(Object state change records)
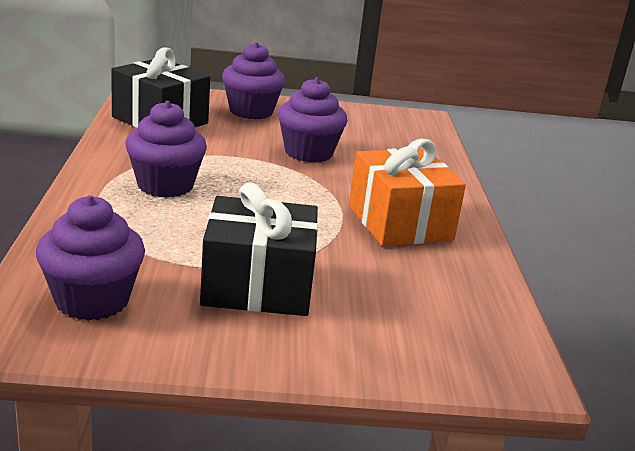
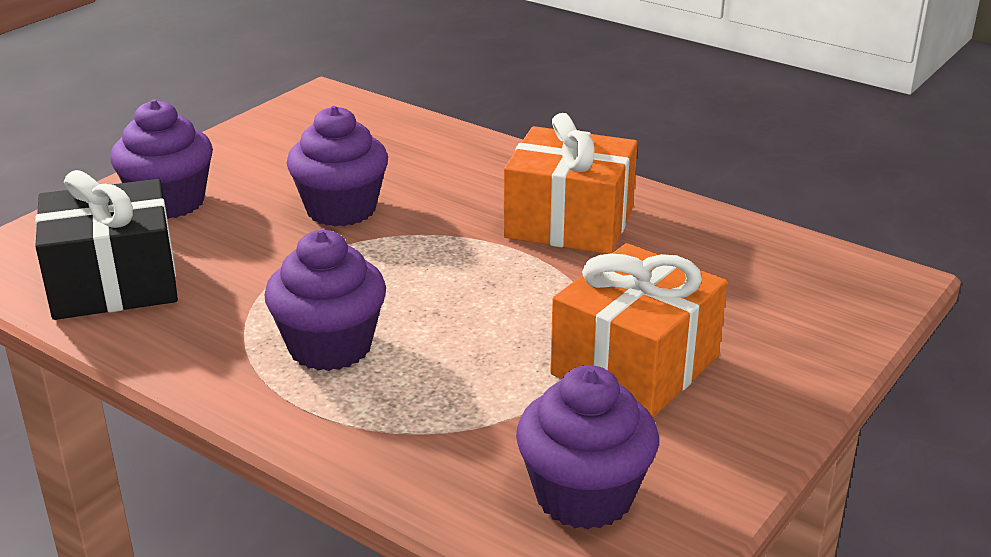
camera: 50 degrees left, 5 degrees up
(257, 286) = (635, 365): black gift -> orange gift

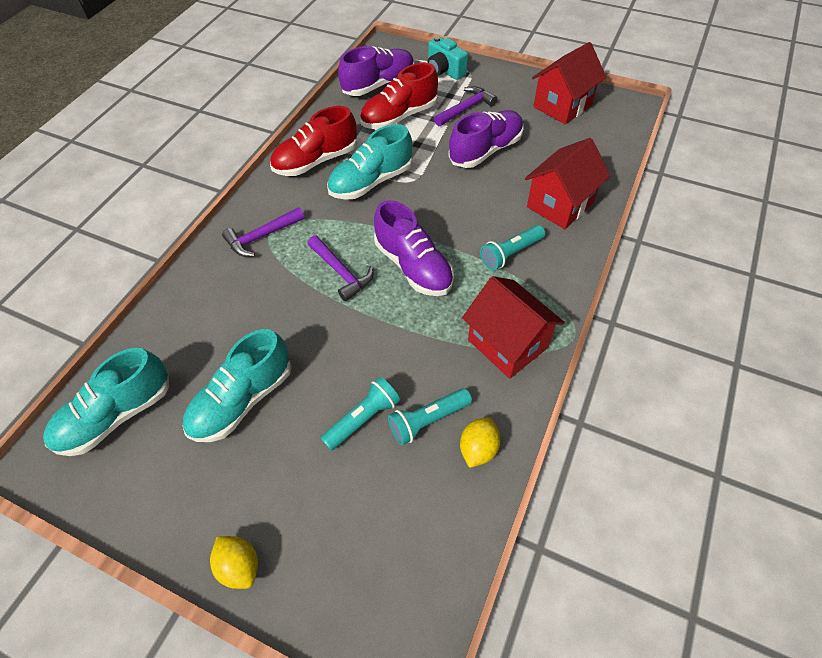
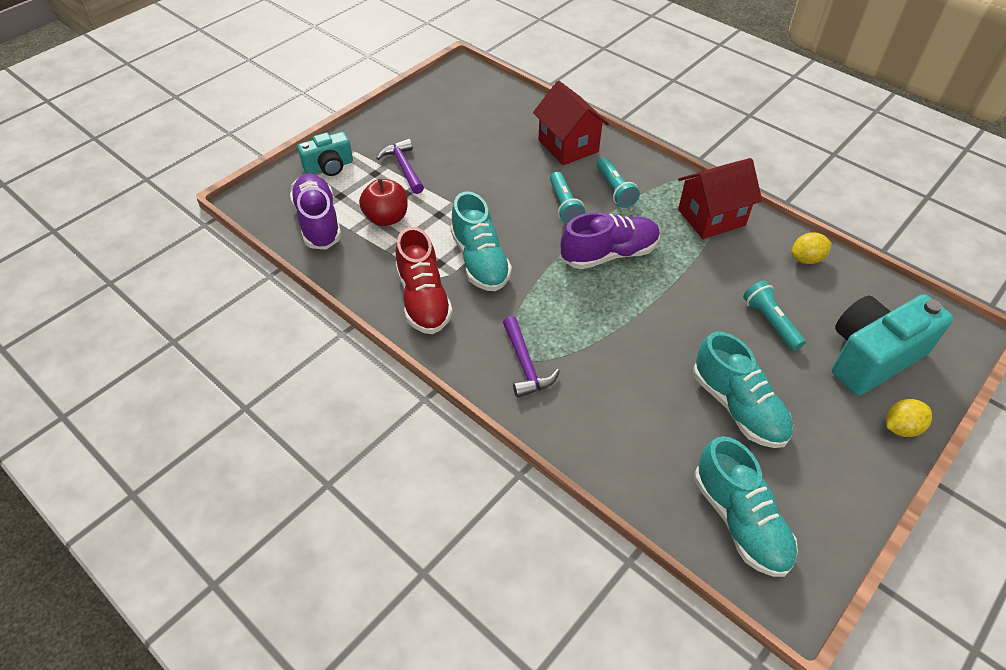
camera: 75 degrees left, 5 degrees down
(338, 531) = (872, 357): none -> turquoise camera
(341, 272) = (600, 307): purple hammer -> none
(399, 117) = (386, 218): red shoe -> red apple
(427, 420) = (777, 282): turquoise flashlight -> turquoise flashlight (564, 206)
(478, 449) = (806, 259): yellow lemon -> yellow lemon turned 60 degrees counterclockwise
(485, 150) = (475, 170): purple shoe -> none
(562, 106) = (438, 106): red house -> none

→ **Work instructions**
In how many lines of the data does the string "purple" occur? Answer with the number and nothing else.

→ **Output below**
2